(Dataset excerpts)
================================

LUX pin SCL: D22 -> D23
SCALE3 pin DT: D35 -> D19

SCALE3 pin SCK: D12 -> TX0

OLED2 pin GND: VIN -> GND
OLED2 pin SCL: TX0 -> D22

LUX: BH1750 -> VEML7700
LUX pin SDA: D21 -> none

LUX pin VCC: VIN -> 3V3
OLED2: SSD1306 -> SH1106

================================

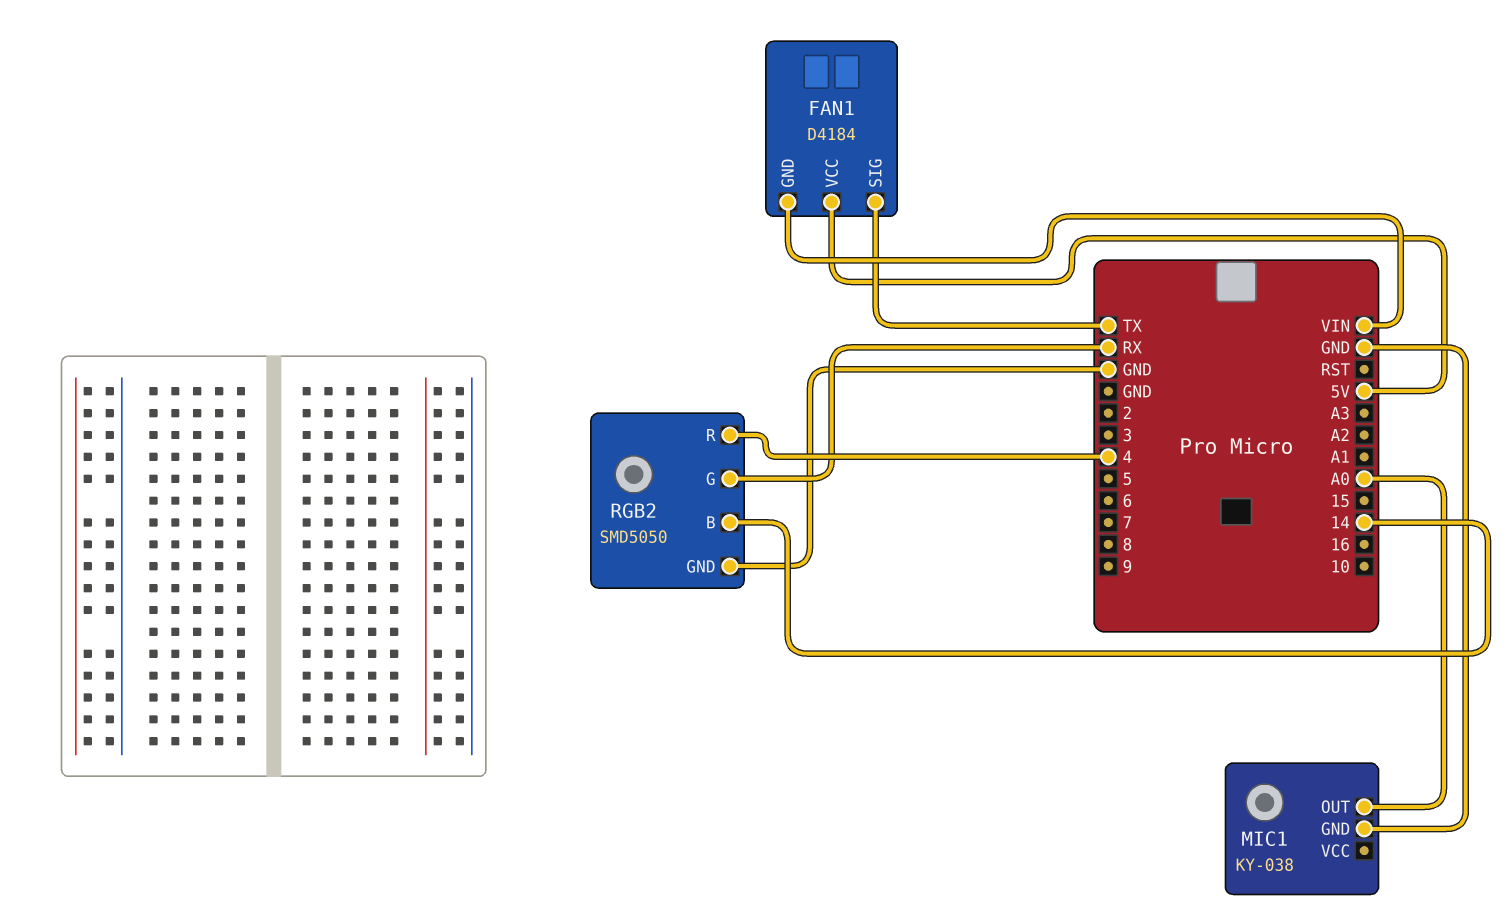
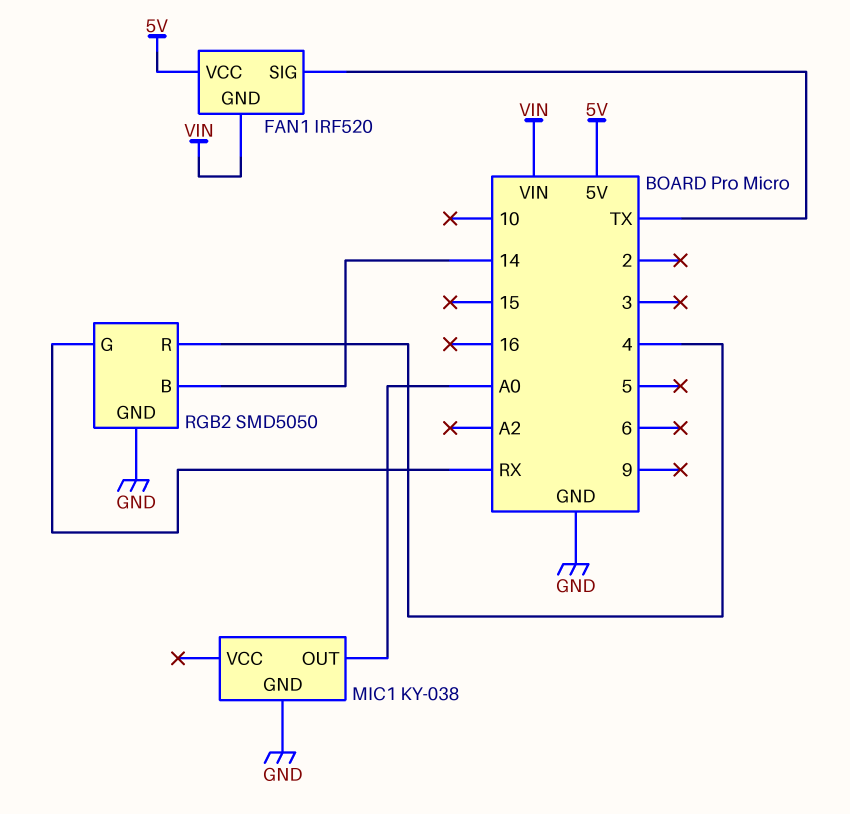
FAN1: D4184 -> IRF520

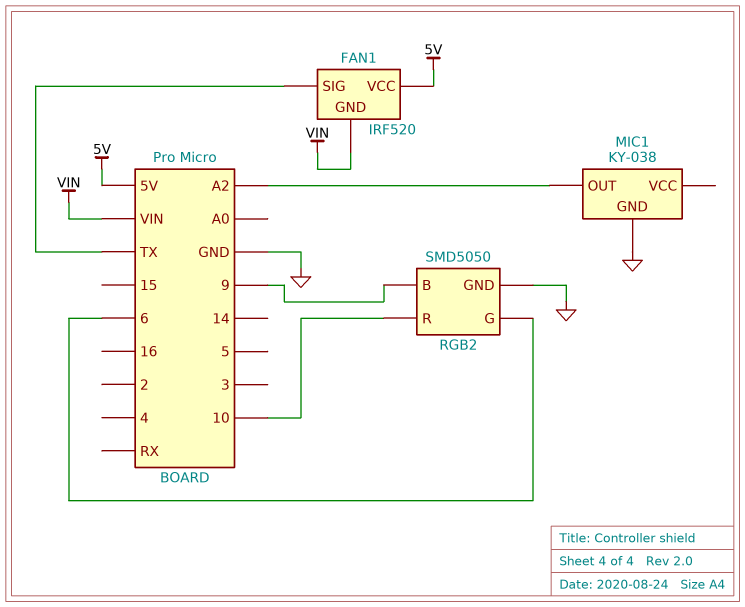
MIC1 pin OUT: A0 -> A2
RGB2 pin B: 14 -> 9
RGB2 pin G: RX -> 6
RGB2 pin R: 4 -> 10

================================

Above are records with pictures. Reproduce exactly only the lines from the line with "FAN1: D4184 -> IRF520" through the line with "RGB2 pin R: 4 -> 10", both ends included, and leave the pictures out.

Result —
FAN1: D4184 -> IRF520

MIC1 pin OUT: A0 -> A2
RGB2 pin B: 14 -> 9
RGB2 pin G: RX -> 6
RGB2 pin R: 4 -> 10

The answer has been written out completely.